ASSIGNMENT
Transcribe the entries that come next exactly, but not the pictures they contain.

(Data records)
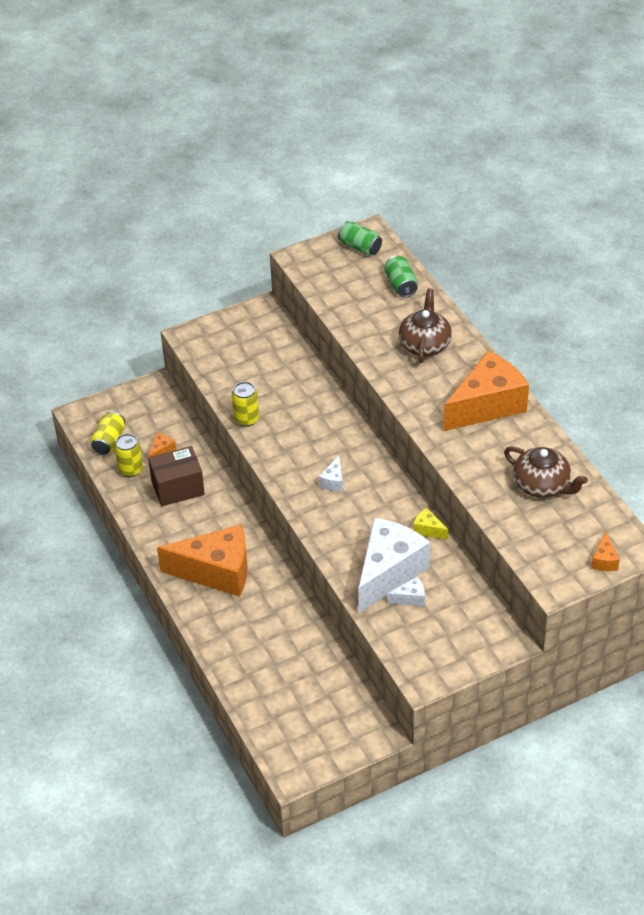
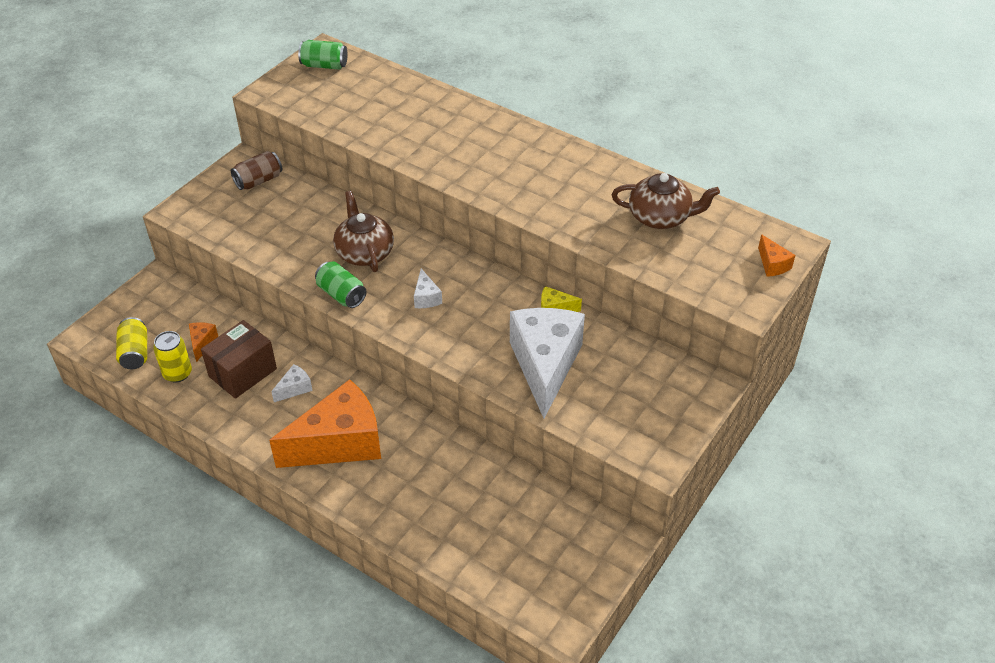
camera: 30 degrees left, 0 degrees up
yellow can [232,382,259,427] -> none
green can [384,255,418,298] -> green can moved to [315,261,366,308]
white cheese [387,577,425,606] -> white cheese moved to [271,364,313,402]
brown teapot [399,288,452,363] -> brown teapot moved to [333,191,394,272]
orange cheese [444,351,529,431] -> none
none -> brown can [231,151,282,190]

RESPONSE
camera: 30 degrees left, 0 degrees up
yellow can [232,382,259,427] -> none
green can [384,255,418,298] -> green can moved to [315,261,366,308]
white cheese [387,577,425,606] -> white cheese moved to [271,364,313,402]
brown teapot [399,288,452,363] -> brown teapot moved to [333,191,394,272]
orange cheese [444,351,529,431] -> none
none -> brown can [231,151,282,190]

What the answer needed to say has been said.